Below are some records. Return exactly their lines from the one containing "none -> yellow 1x2 brick [184,442,235,466]" through the one containing "none -> brown 1x1 round brick [617,234,642,258]", and drop the pictures.

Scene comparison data
☆ ☆ ☆

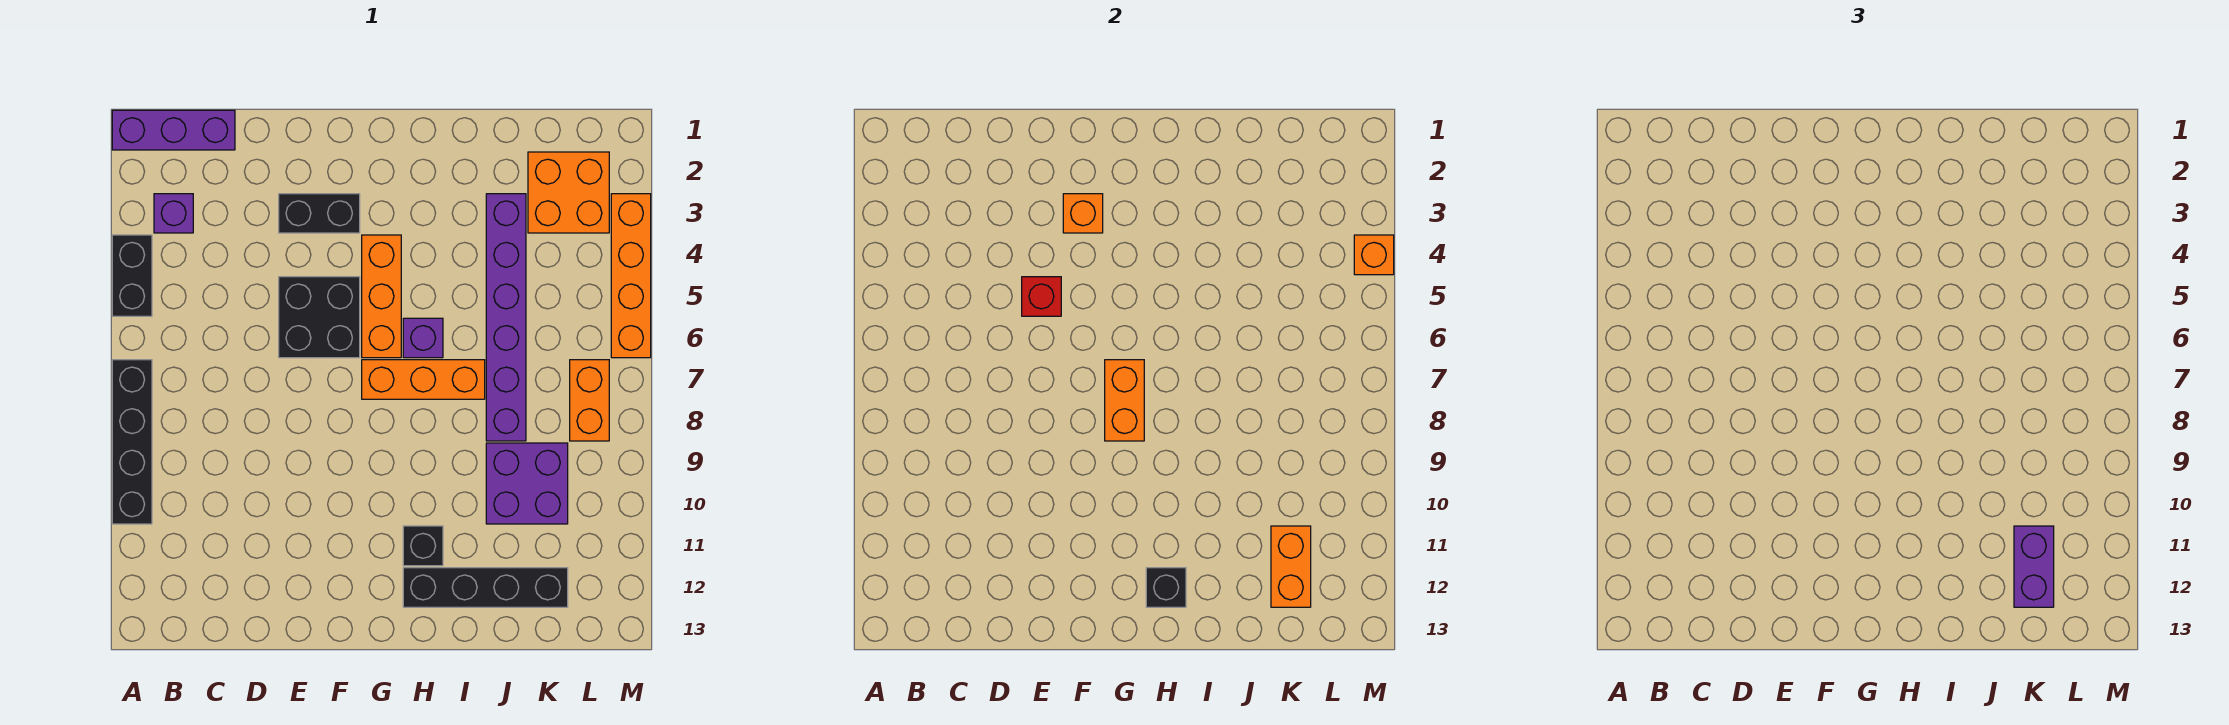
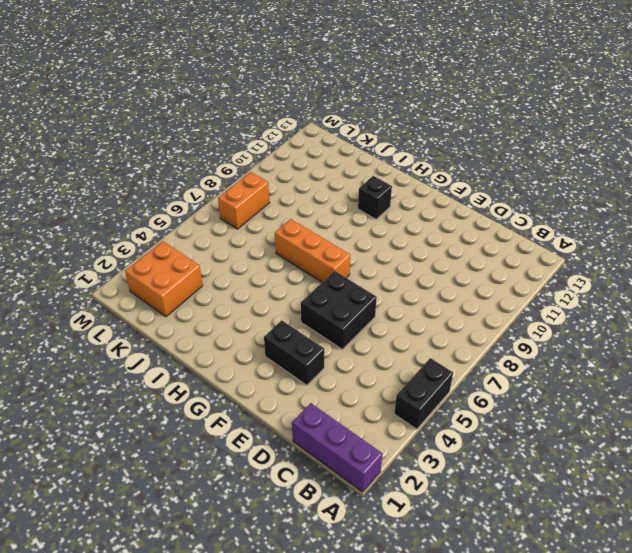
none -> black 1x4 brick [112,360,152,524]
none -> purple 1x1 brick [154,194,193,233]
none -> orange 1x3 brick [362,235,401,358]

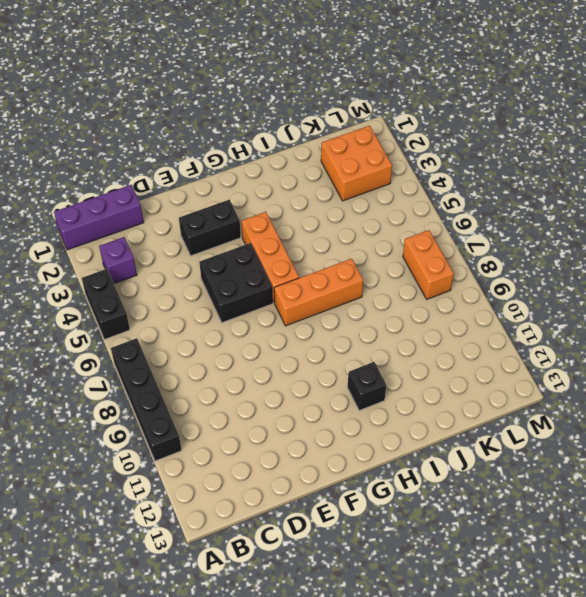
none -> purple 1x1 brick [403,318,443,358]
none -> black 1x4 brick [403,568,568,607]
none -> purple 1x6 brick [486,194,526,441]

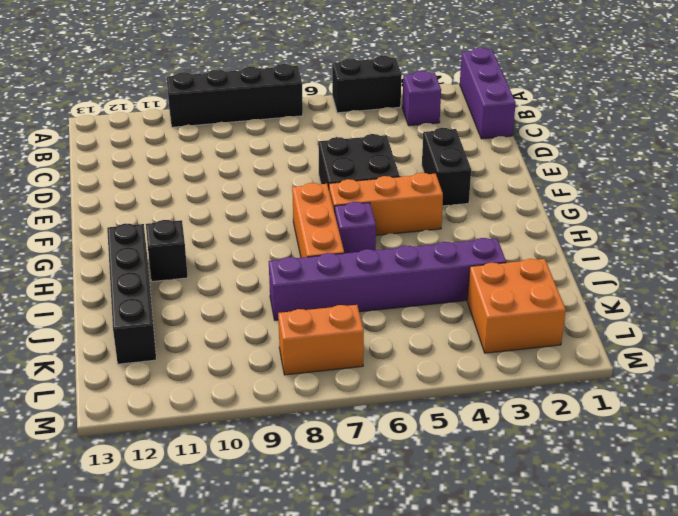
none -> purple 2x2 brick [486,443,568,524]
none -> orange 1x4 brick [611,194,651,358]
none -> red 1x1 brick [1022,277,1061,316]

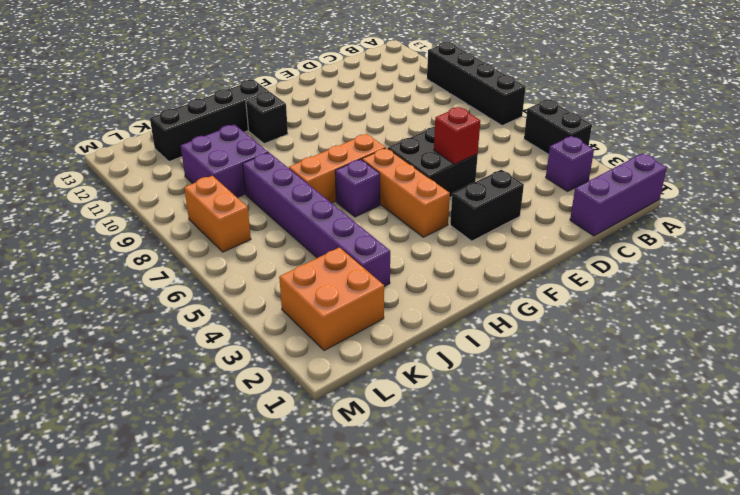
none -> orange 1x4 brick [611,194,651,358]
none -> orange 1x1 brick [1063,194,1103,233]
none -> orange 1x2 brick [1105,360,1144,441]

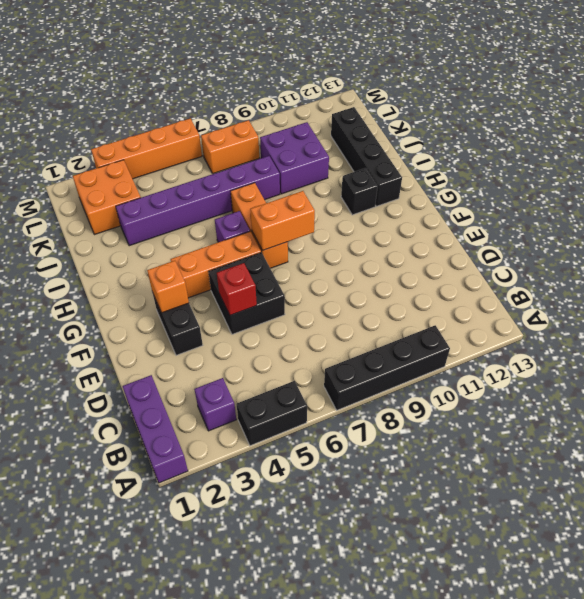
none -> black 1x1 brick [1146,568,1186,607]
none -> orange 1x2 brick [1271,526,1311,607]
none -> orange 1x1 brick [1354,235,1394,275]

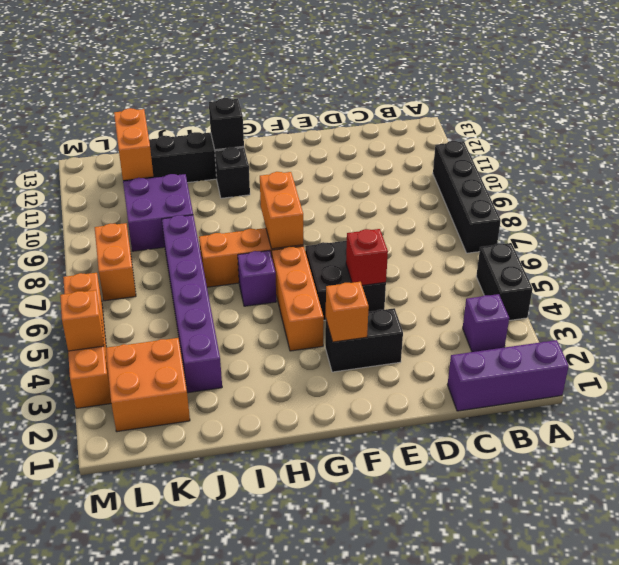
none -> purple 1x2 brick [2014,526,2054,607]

☆ ☆ ☆

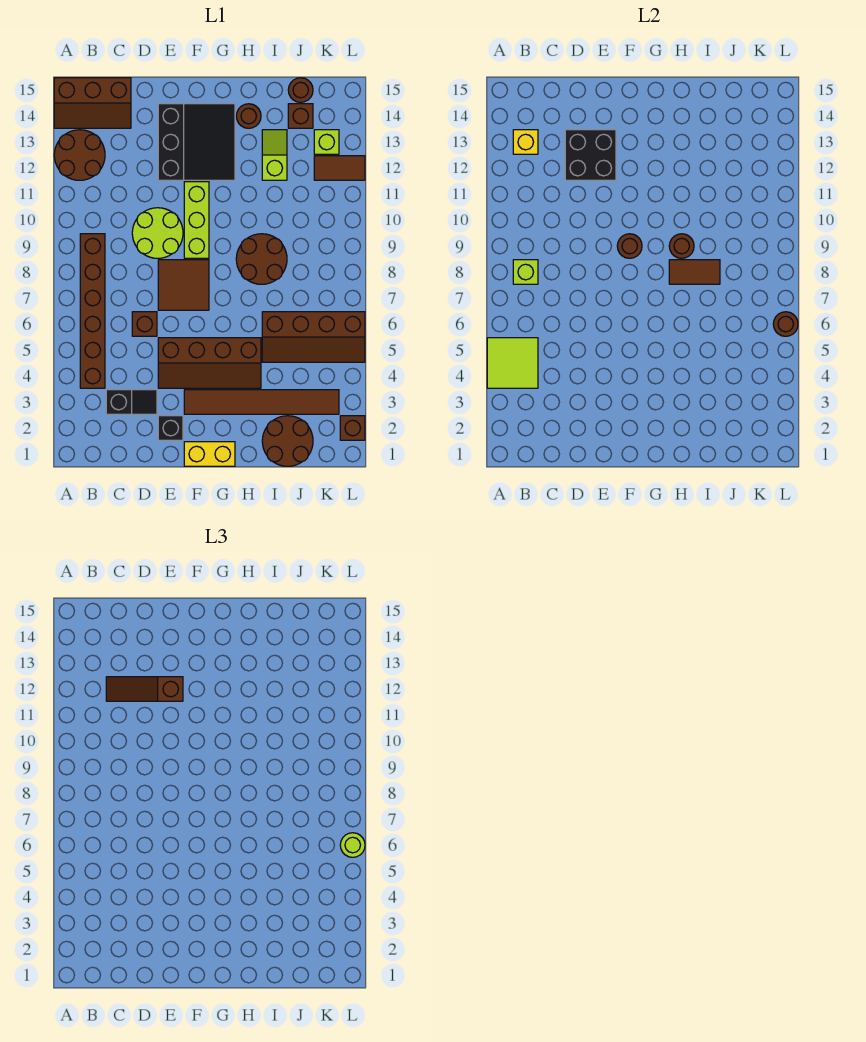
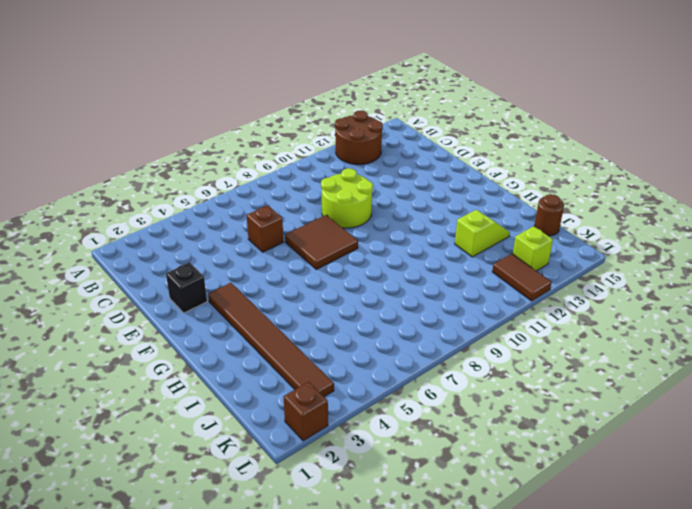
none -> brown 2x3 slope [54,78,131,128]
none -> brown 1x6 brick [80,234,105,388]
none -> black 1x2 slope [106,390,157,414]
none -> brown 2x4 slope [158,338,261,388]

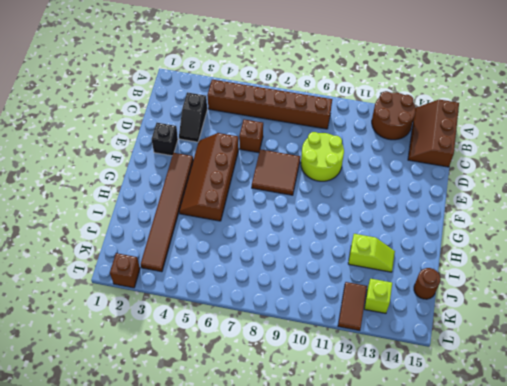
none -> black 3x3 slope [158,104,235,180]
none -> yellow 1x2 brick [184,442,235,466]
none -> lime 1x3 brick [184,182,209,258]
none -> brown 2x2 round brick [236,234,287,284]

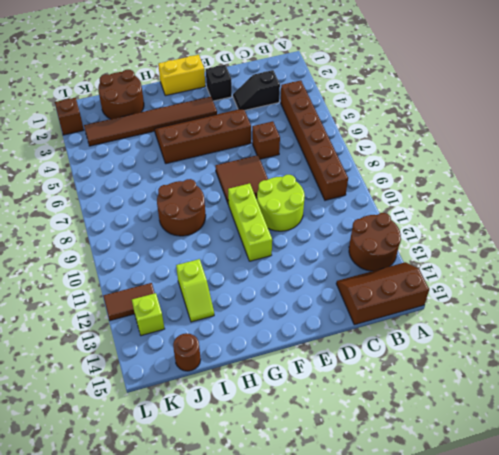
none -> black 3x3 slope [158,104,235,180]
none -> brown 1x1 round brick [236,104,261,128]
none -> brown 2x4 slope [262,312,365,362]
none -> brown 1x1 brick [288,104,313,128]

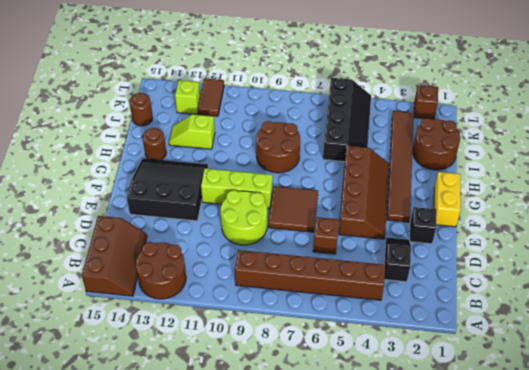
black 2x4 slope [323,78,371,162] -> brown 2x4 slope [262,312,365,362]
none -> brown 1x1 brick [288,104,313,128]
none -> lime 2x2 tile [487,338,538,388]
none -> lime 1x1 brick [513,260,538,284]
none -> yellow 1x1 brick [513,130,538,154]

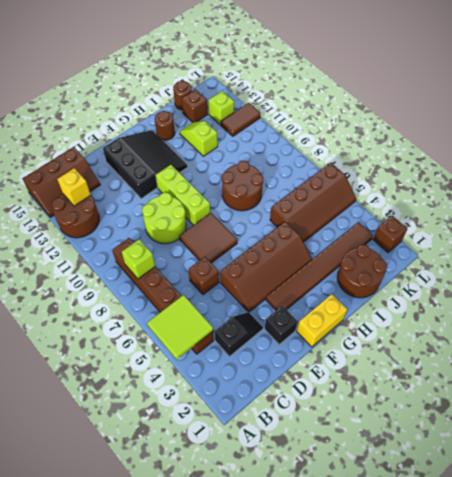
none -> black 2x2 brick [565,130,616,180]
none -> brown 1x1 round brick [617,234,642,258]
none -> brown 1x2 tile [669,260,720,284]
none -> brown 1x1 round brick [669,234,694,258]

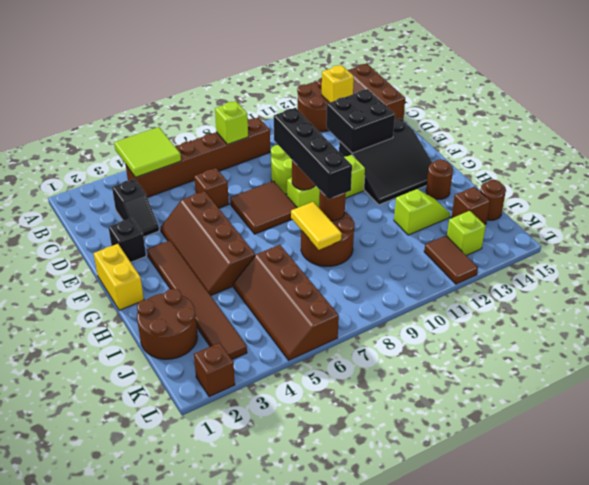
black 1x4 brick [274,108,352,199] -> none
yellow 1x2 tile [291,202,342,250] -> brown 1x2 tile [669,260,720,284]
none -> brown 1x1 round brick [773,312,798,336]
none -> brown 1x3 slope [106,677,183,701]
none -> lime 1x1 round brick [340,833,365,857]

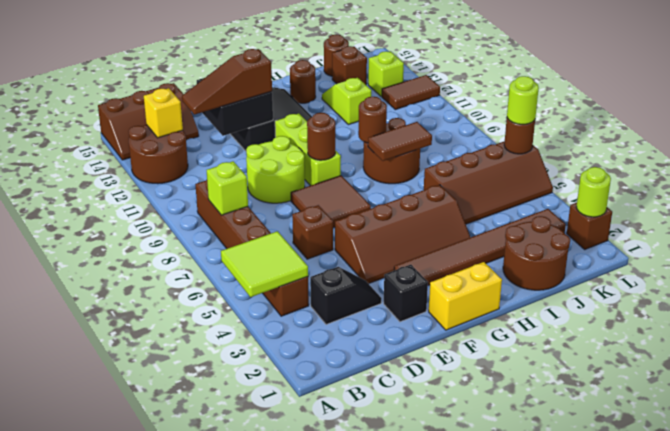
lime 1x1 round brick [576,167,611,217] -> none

☆ ☆ ☆

## RESULT OF THIS EXERCISE
none -> yellow 1x2 brick [184,442,235,466]
none -> lime 1x3 brick [184,182,209,258]
none -> brown 2x2 round brick [236,234,287,284]

none -> black 3x3 slope [158,104,235,180]
none -> brown 1x1 round brick [236,104,261,128]
none -> brown 2x4 slope [262,312,365,362]
none -> brown 1x1 brick [288,104,313,128]

black 2x4 slope [323,78,371,162] -> brown 2x4 slope [262,312,365,362]
none -> brown 1x1 brick [288,104,313,128]
none -> lime 2x2 tile [487,338,538,388]
none -> lime 1x1 brick [513,260,538,284]
none -> yellow 1x1 brick [513,130,538,154]

none -> black 2x2 brick [565,130,616,180]
none -> brown 1x1 round brick [617,234,642,258]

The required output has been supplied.